WHAT THE TASK REQUIRES -
Would you repeat word for word the lines of the listing that follows, from the one with "Hello Music: [217,64,430,190]" up to and including the one with "Samuel's Songs: [46,389,254,523]", and leave out the images?

GIVEN RECORDS -
□ □ □ □ □

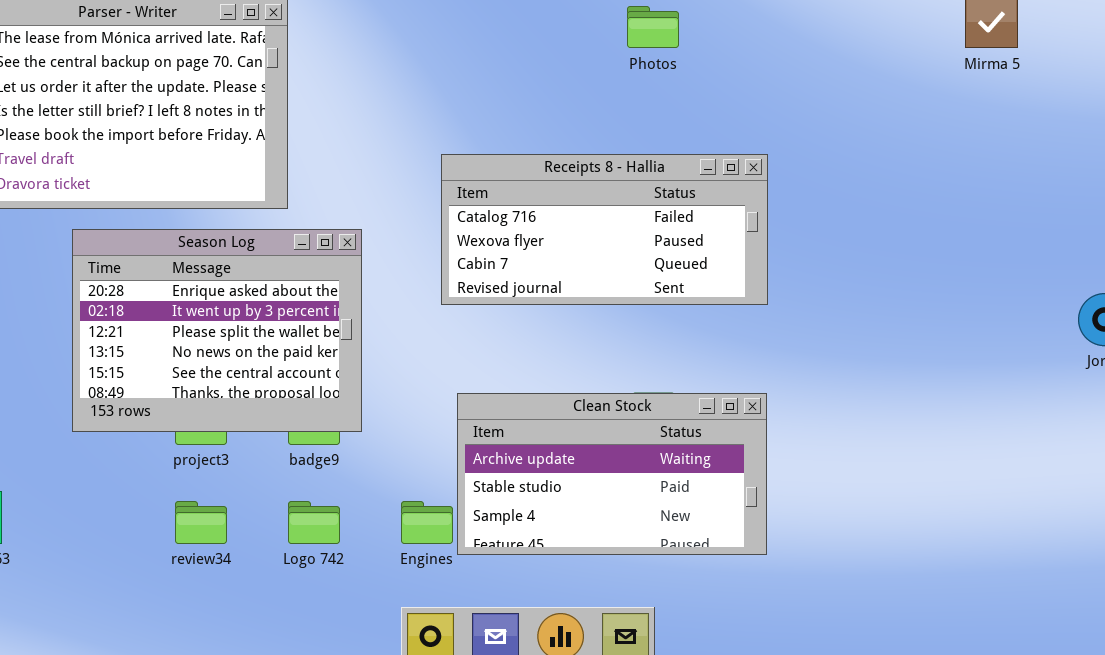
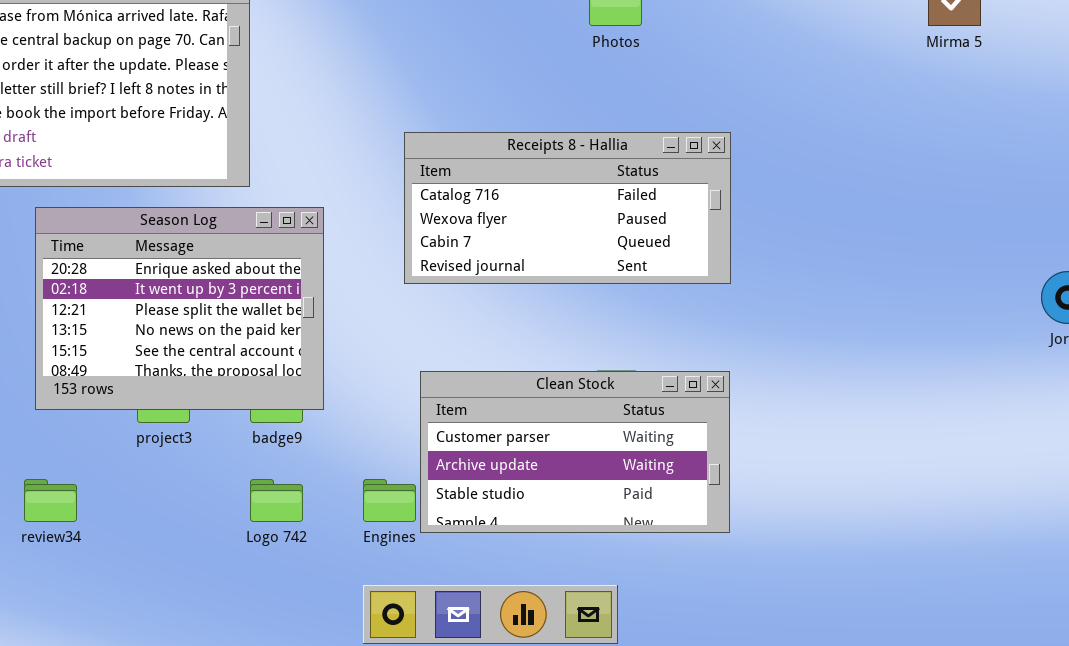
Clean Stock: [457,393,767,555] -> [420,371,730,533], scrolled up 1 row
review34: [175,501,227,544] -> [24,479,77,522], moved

□ □ □ □ □

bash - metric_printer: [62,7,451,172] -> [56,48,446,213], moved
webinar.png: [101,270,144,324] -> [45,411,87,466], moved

□ □ □ □ □

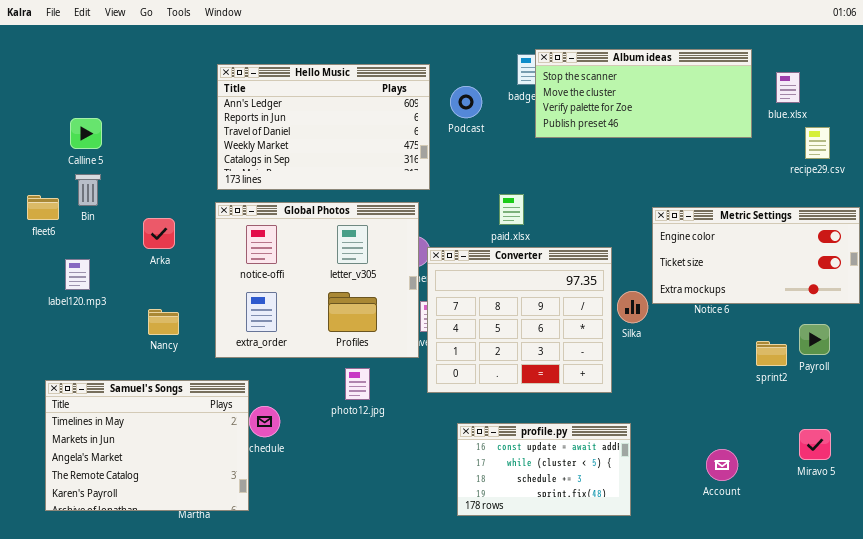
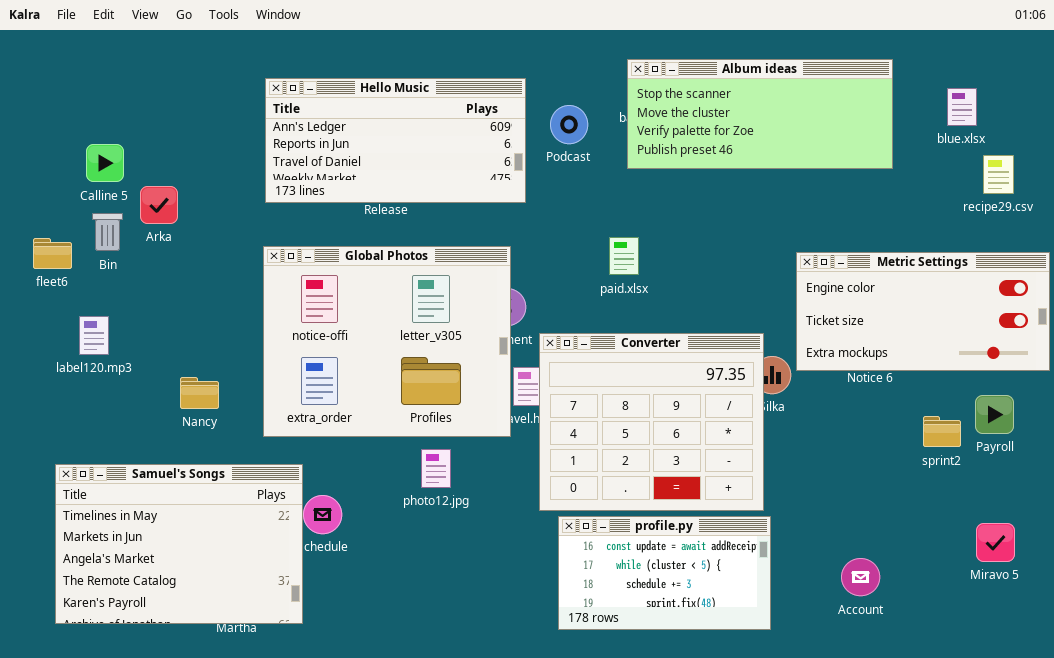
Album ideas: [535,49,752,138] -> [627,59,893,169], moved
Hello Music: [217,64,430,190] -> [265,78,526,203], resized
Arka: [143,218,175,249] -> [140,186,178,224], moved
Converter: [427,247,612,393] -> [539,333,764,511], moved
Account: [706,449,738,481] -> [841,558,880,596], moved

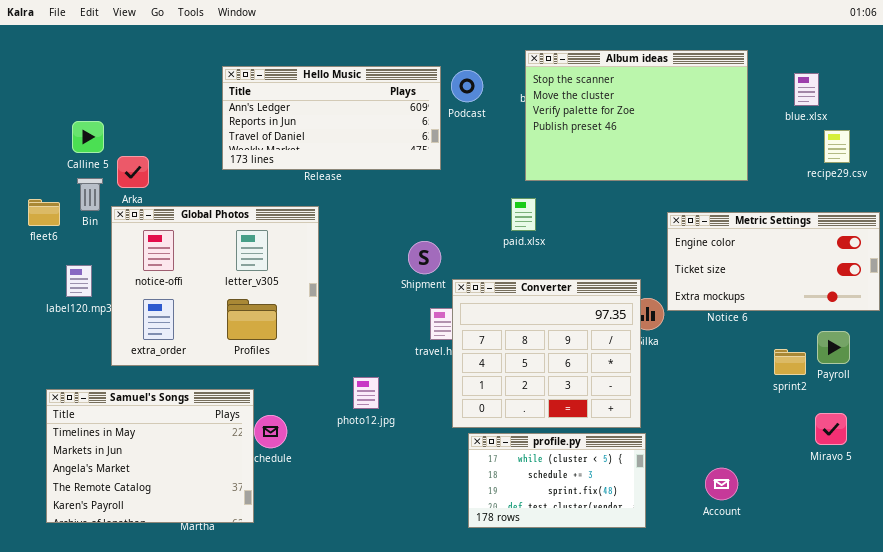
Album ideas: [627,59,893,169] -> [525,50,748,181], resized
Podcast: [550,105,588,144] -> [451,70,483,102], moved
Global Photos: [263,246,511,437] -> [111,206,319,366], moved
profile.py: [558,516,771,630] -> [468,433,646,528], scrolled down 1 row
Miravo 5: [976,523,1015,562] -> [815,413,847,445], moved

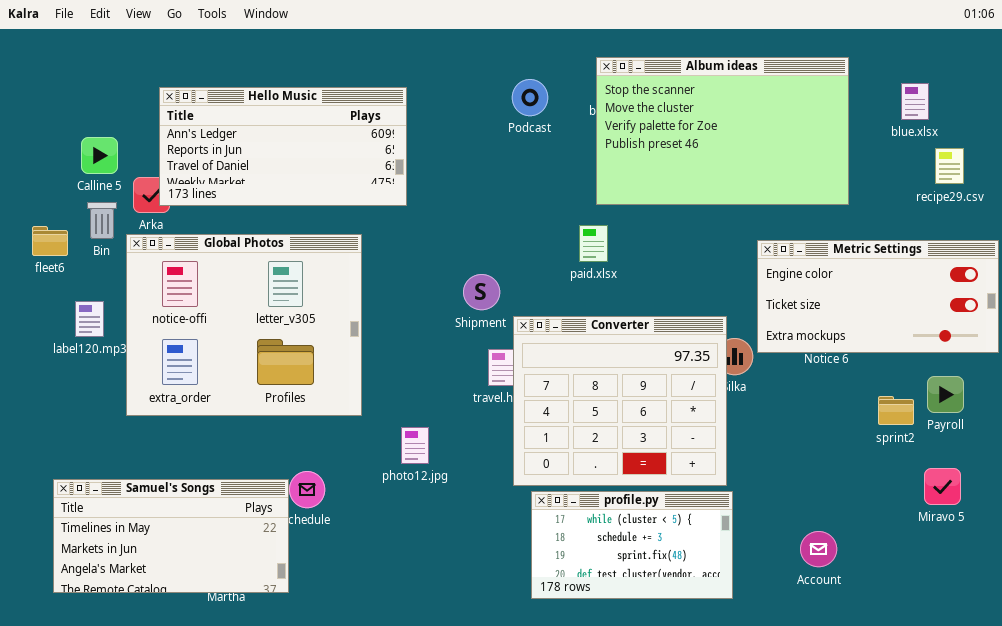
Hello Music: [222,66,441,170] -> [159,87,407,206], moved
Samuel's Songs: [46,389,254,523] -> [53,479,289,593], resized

□ □ □ □ □

FINISHED EXERCISE -
Hello Music: [217,64,430,190] -> [265,78,526,203], resized
Arka: [143,218,175,249] -> [140,186,178,224], moved
Converter: [427,247,612,393] -> [539,333,764,511], moved
Account: [706,449,738,481] -> [841,558,880,596], moved

Album ideas: [627,59,893,169] -> [525,50,748,181], resized
Podcast: [550,105,588,144] -> [451,70,483,102], moved
Global Photos: [263,246,511,437] -> [111,206,319,366], moved
profile.py: [558,516,771,630] -> [468,433,646,528], scrolled down 1 row
Miravo 5: [976,523,1015,562] -> [815,413,847,445], moved

Hello Music: [222,66,441,170] -> [159,87,407,206], moved
Samuel's Songs: [46,389,254,523] -> [53,479,289,593], resized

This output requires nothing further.